Content starts

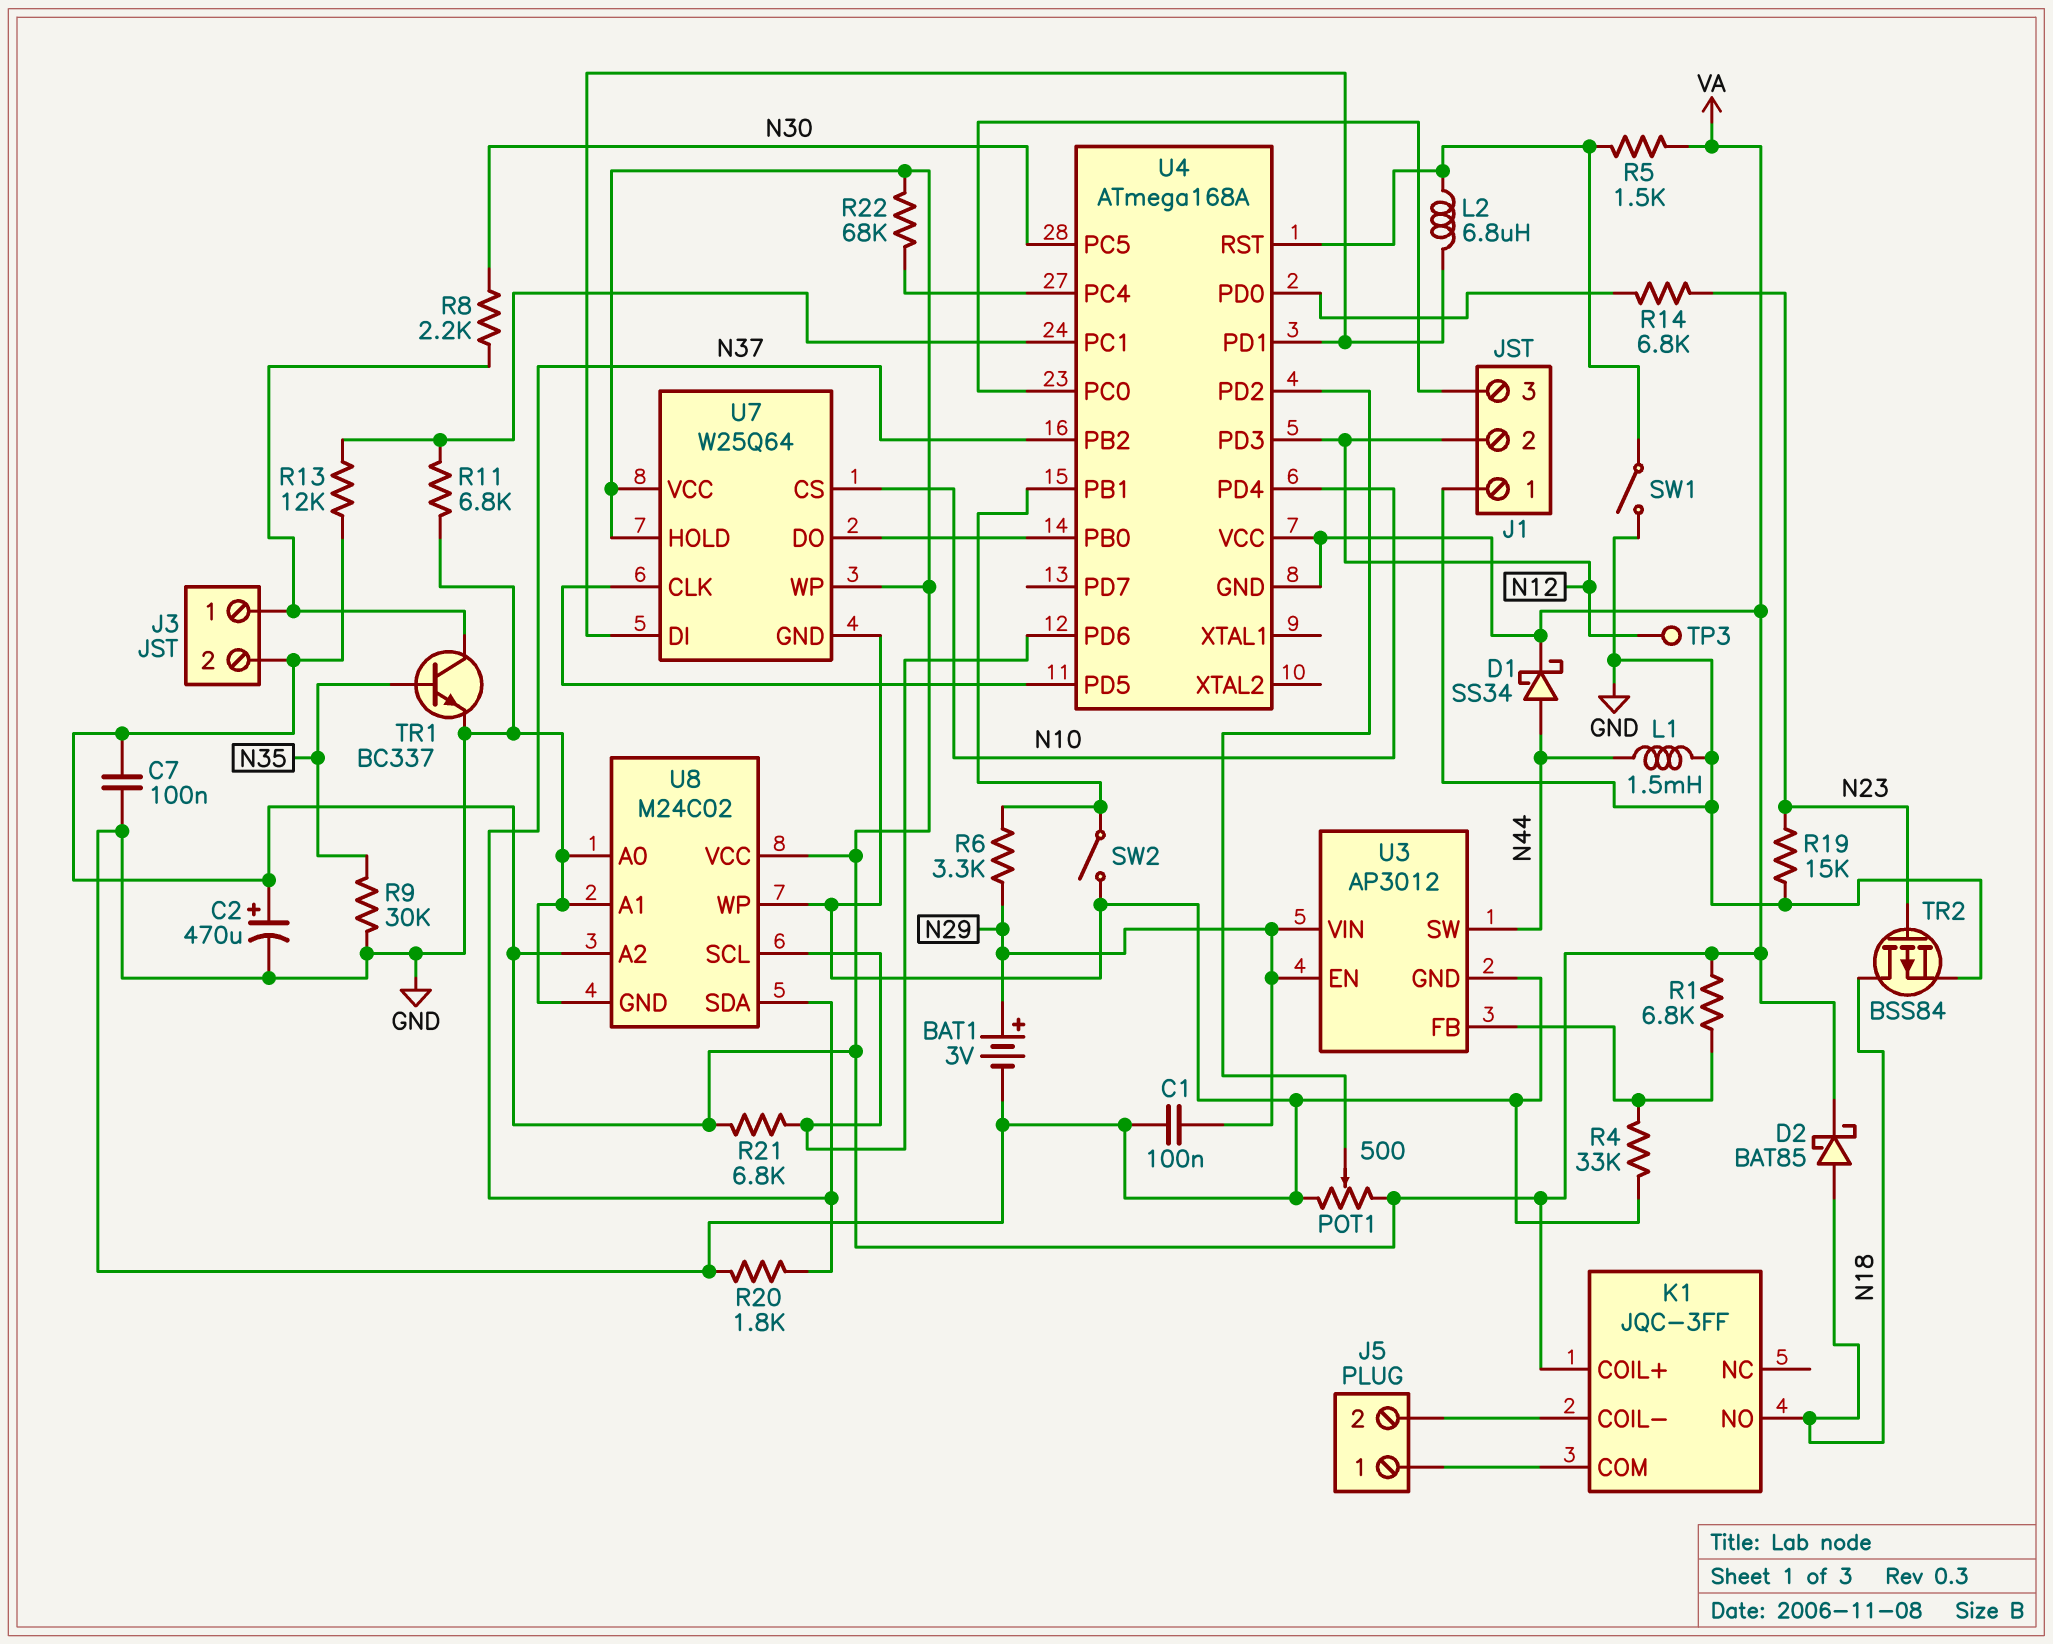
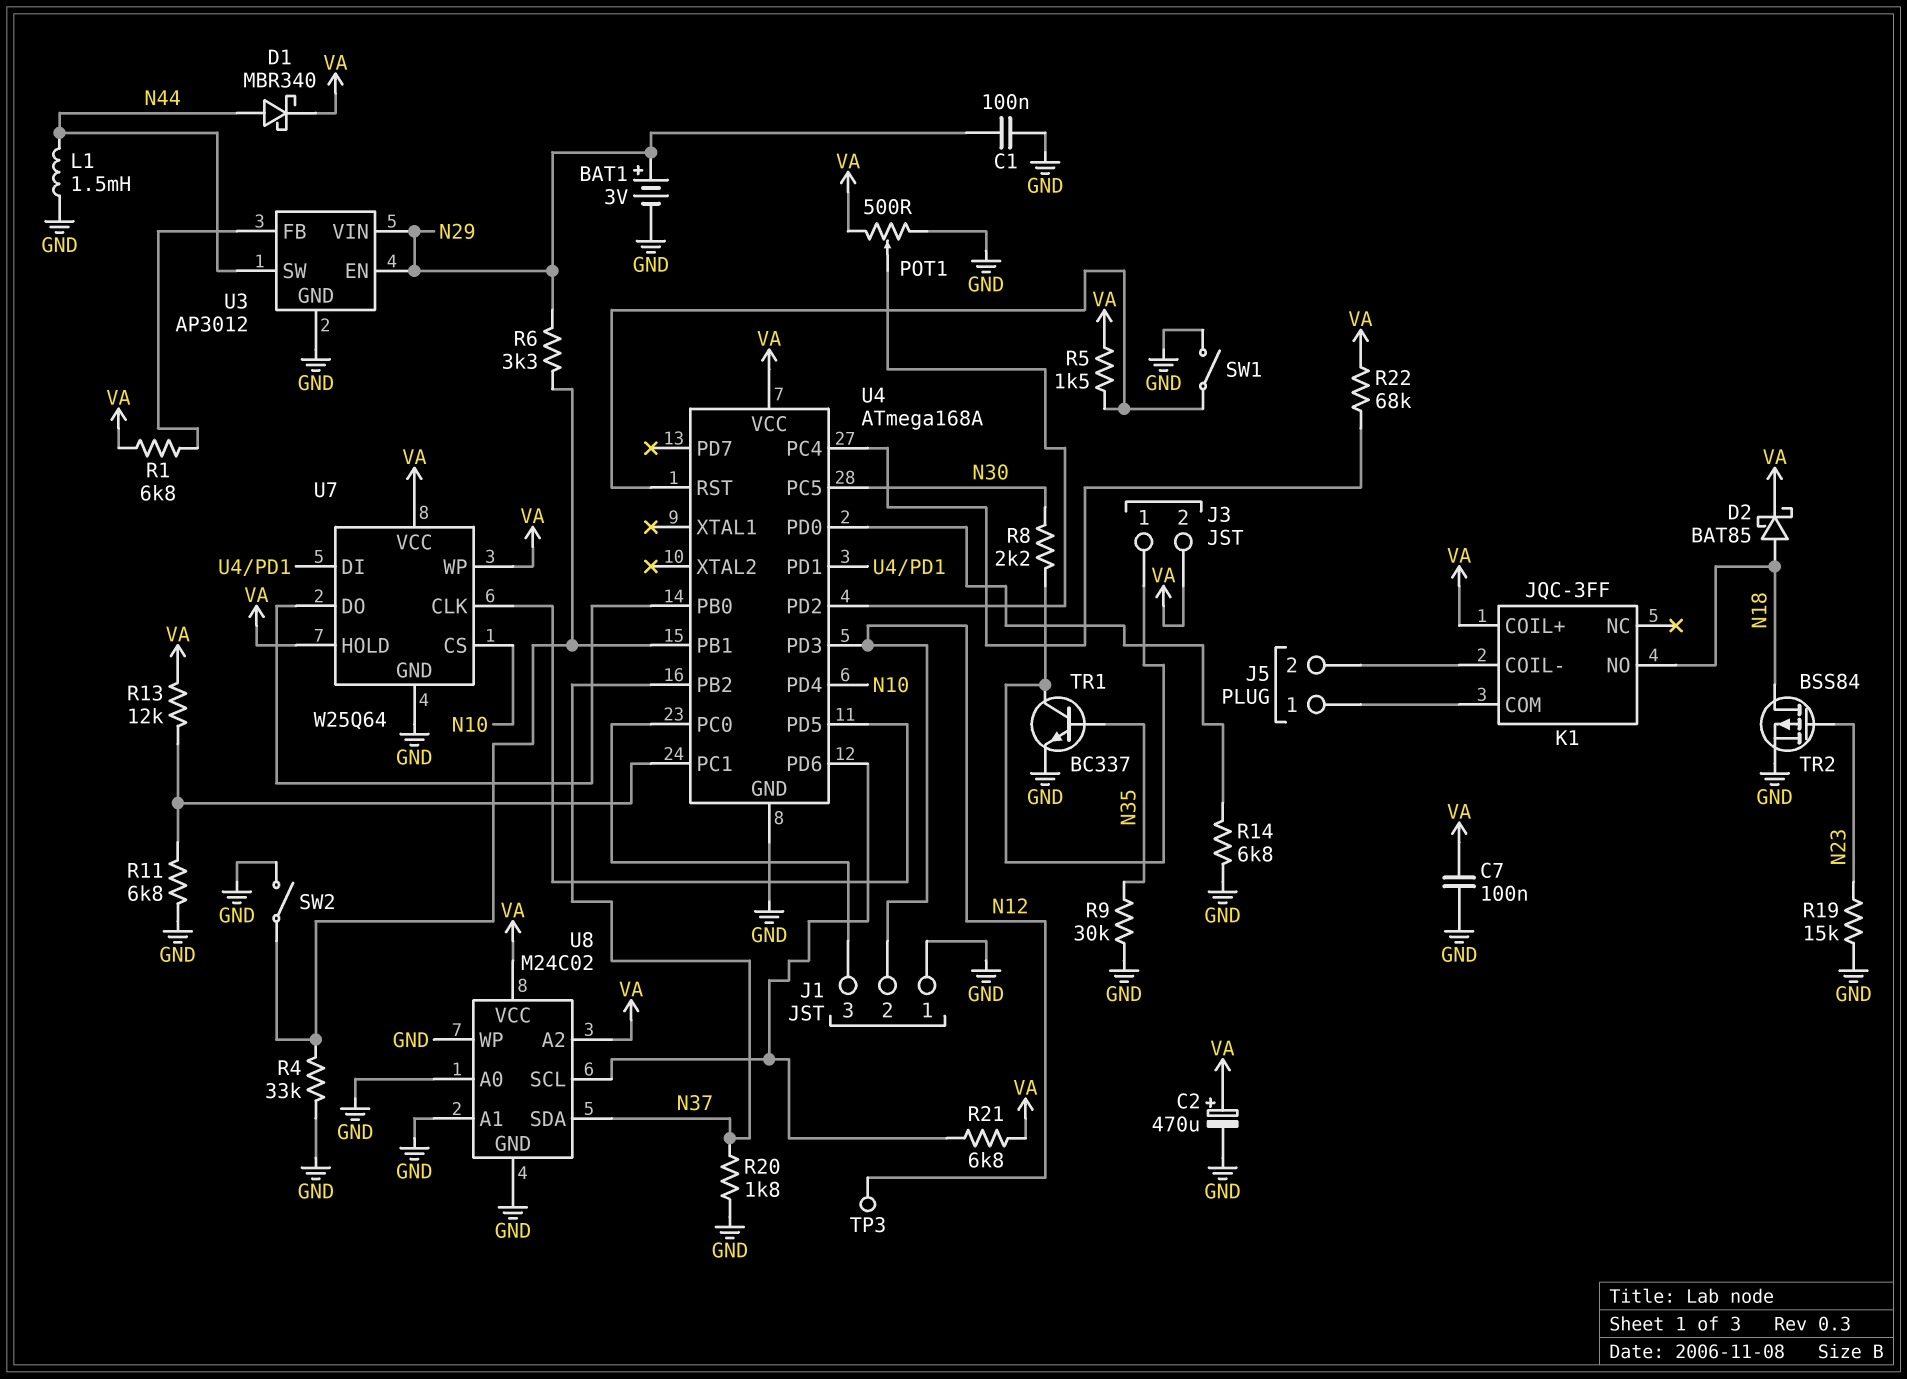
D1: schottky SS34 (A N44, K VA) -> schottky MBR340 (A N44, K VA)
L2: 6.8uH (U4/PD1, U4/RST) -> none
R4: 33k (GND, U3/FB) -> 33k (GND, U4/PB1)
R14: 6.8k (N23, U4/PD0) -> 6.8k (GND, U4/PD0)
U4 pin GND: VA -> GND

Content ends

**Prompt:** Without the images, print all of the lines above exactly.

**Reply to the exercise:**
D1: schottky SS34 (A N44, K VA) -> schottky MBR340 (A N44, K VA)
L2: 6.8uH (U4/PD1, U4/RST) -> none
R4: 33k (GND, U3/FB) -> 33k (GND, U4/PB1)
R14: 6.8k (N23, U4/PD0) -> 6.8k (GND, U4/PD0)
U4 pin GND: VA -> GND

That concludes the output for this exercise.